> _Exercise brief_:
Give back every record that follows, exactly as written.

(Colored shape tracking data)
———
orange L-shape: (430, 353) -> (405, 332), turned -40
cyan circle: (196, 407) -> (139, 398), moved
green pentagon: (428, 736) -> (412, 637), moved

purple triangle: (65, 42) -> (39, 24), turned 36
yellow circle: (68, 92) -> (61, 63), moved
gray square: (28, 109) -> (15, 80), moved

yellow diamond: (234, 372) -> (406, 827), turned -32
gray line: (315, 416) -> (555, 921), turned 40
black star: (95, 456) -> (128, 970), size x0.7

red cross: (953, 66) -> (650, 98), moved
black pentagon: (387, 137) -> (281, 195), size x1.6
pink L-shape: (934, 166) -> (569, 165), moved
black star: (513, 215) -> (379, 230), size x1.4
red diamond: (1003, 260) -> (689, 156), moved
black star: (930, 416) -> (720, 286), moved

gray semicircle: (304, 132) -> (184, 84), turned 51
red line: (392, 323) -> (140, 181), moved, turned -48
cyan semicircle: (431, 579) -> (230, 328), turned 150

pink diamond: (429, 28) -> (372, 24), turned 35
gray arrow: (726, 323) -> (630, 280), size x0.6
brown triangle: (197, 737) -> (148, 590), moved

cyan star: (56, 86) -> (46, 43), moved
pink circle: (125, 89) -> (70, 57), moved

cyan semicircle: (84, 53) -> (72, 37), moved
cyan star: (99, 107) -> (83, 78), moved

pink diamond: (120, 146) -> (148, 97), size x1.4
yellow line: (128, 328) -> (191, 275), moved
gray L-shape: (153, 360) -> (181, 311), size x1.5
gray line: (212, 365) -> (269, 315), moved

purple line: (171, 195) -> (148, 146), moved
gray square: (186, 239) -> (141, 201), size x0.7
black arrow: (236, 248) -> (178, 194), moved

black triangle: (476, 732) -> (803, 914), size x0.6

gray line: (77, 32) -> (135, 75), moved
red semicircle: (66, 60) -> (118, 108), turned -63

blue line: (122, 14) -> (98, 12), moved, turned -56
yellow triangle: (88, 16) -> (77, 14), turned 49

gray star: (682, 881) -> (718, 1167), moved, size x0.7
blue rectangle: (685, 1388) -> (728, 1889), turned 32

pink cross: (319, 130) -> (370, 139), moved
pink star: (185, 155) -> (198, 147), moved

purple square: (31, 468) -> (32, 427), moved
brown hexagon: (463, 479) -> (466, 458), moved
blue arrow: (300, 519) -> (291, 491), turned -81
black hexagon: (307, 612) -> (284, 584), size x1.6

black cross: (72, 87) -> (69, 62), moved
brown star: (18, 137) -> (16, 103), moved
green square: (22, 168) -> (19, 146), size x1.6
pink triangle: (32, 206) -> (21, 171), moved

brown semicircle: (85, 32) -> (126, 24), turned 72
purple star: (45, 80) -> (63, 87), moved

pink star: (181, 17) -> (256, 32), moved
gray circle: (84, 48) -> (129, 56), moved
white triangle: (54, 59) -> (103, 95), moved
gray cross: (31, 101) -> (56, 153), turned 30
———
> _Result of the exercise_:
orange L-shape: (430, 353) -> (405, 332), turned -40
cyan circle: (196, 407) -> (139, 398), moved
green pentagon: (428, 736) -> (412, 637), moved

purple triangle: (65, 42) -> (39, 24), turned 36
yellow circle: (68, 92) -> (61, 63), moved
gray square: (28, 109) -> (15, 80), moved

yellow diamond: (234, 372) -> (406, 827), turned -32
gray line: (315, 416) -> (555, 921), turned 40
black star: (95, 456) -> (128, 970), size x0.7

red cross: (953, 66) -> (650, 98), moved
black pentagon: (387, 137) -> (281, 195), size x1.6
pink L-shape: (934, 166) -> (569, 165), moved
black star: (513, 215) -> (379, 230), size x1.4
red diamond: (1003, 260) -> (689, 156), moved
black star: (930, 416) -> (720, 286), moved

gray semicircle: (304, 132) -> (184, 84), turned 51
red line: (392, 323) -> (140, 181), moved, turned -48
cyan semicircle: (431, 579) -> (230, 328), turned 150

pink diamond: (429, 28) -> (372, 24), turned 35
gray arrow: (726, 323) -> (630, 280), size x0.6
brown triangle: (197, 737) -> (148, 590), moved

cyan star: (56, 86) -> (46, 43), moved
pink circle: (125, 89) -> (70, 57), moved

cyan semicircle: (84, 53) -> (72, 37), moved
cyan star: (99, 107) -> (83, 78), moved

pink diamond: (120, 146) -> (148, 97), size x1.4
yellow line: (128, 328) -> (191, 275), moved
gray L-shape: (153, 360) -> (181, 311), size x1.5
gray line: (212, 365) -> (269, 315), moved

purple line: (171, 195) -> (148, 146), moved
gray square: (186, 239) -> (141, 201), size x0.7
black arrow: (236, 248) -> (178, 194), moved

black triangle: (476, 732) -> (803, 914), size x0.6

gray line: (77, 32) -> (135, 75), moved
red semicircle: (66, 60) -> (118, 108), turned -63

blue line: (122, 14) -> (98, 12), moved, turned -56
yellow triangle: (88, 16) -> (77, 14), turned 49

gray star: (682, 881) -> (718, 1167), moved, size x0.7
blue rectangle: (685, 1388) -> (728, 1889), turned 32

pink cross: (319, 130) -> (370, 139), moved
pink star: (185, 155) -> (198, 147), moved

purple square: (31, 468) -> (32, 427), moved
brown hexagon: (463, 479) -> (466, 458), moved
blue arrow: (300, 519) -> (291, 491), turned -81
black hexagon: (307, 612) -> (284, 584), size x1.6

black cross: (72, 87) -> (69, 62), moved
brown star: (18, 137) -> (16, 103), moved
green square: (22, 168) -> (19, 146), size x1.6
pink triangle: (32, 206) -> (21, 171), moved

brown semicircle: (85, 32) -> (126, 24), turned 72
purple star: (45, 80) -> (63, 87), moved

pink star: (181, 17) -> (256, 32), moved
gray circle: (84, 48) -> (129, 56), moved
white triangle: (54, 59) -> (103, 95), moved
gray cross: (31, 101) -> (56, 153), turned 30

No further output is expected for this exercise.